[Stored dataset items]

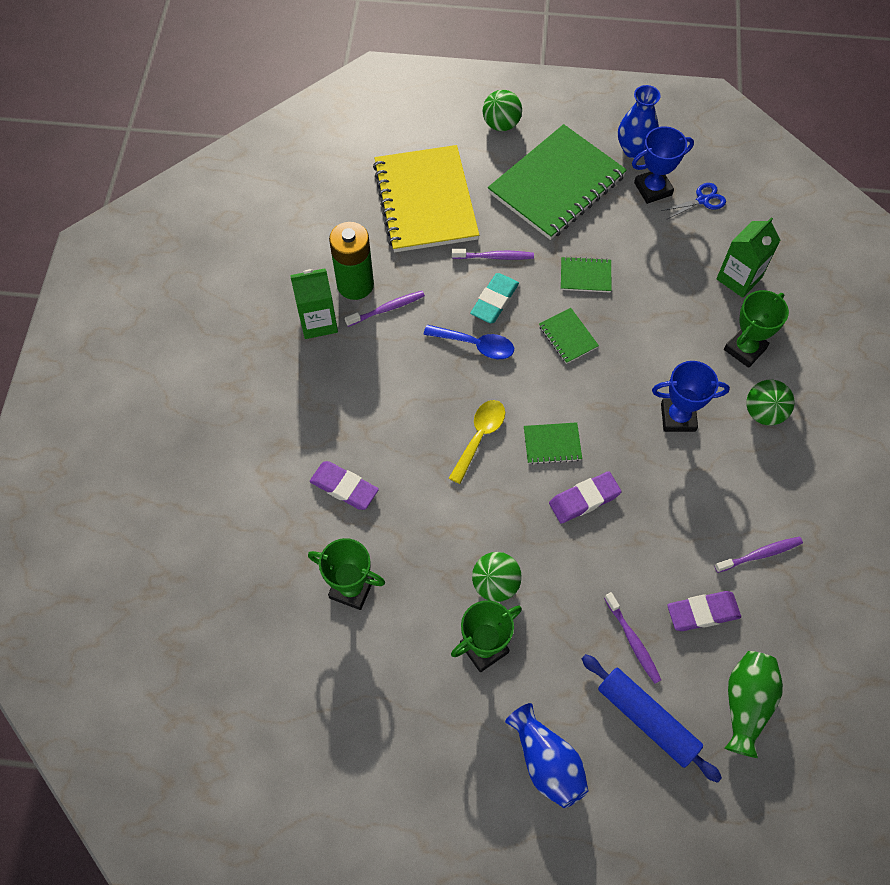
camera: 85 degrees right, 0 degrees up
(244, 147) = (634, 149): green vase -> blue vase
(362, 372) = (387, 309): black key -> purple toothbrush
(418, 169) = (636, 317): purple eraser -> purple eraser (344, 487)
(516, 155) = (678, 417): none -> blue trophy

EXERCISE PROMPT
Report the lines above that have the word "purple" in them.

WRITTEN ANSWER
(362, 372) = (387, 309): black key -> purple toothbrush
(418, 169) = (636, 317): purple eraser -> purple eraser (344, 487)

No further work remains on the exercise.